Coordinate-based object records
────────
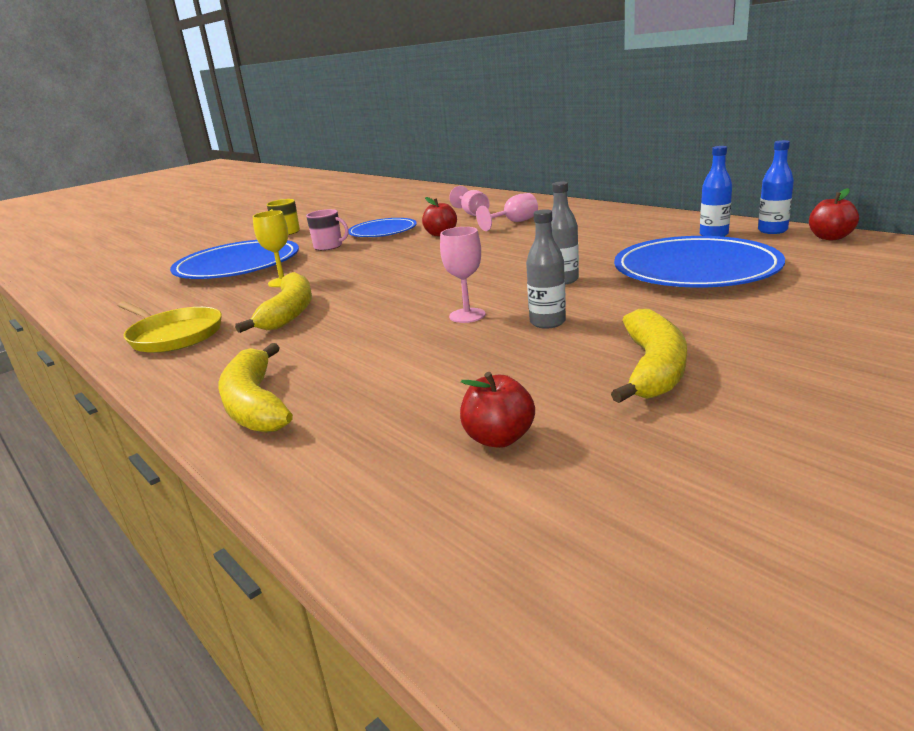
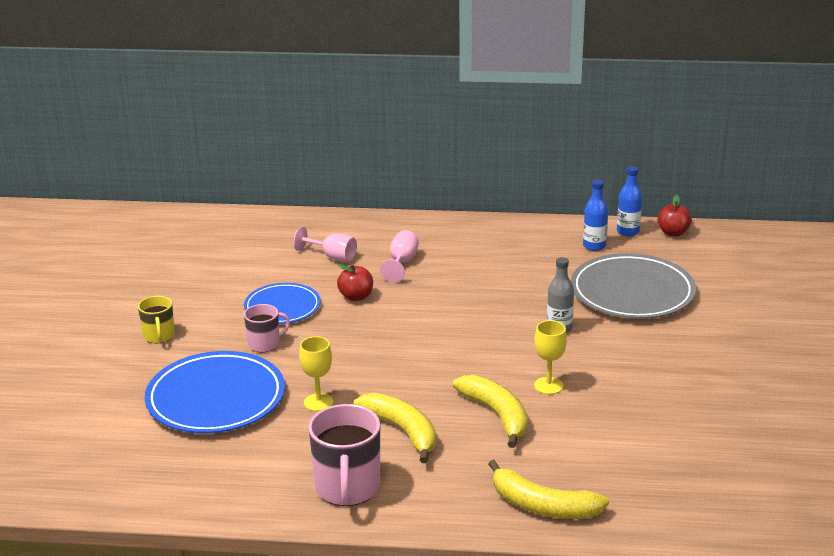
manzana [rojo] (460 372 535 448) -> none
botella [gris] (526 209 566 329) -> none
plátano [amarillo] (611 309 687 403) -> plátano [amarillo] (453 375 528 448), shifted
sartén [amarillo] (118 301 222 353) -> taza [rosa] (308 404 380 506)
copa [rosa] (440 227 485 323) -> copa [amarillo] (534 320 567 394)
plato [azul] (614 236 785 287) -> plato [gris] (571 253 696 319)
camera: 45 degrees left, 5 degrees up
────────
— Exercise instructions —
All of the records need to be reproduced exactly, with each picture omitted.

— Answer box —
manzana [rojo] (460 372 535 448) -> none
botella [gris] (526 209 566 329) -> none
plátano [amarillo] (611 309 687 403) -> plátano [amarillo] (453 375 528 448), shifted
sartén [amarillo] (118 301 222 353) -> taza [rosa] (308 404 380 506)
copa [rosa] (440 227 485 323) -> copa [amarillo] (534 320 567 394)
plato [azul] (614 236 785 287) -> plato [gris] (571 253 696 319)
camera: 45 degrees left, 5 degrees up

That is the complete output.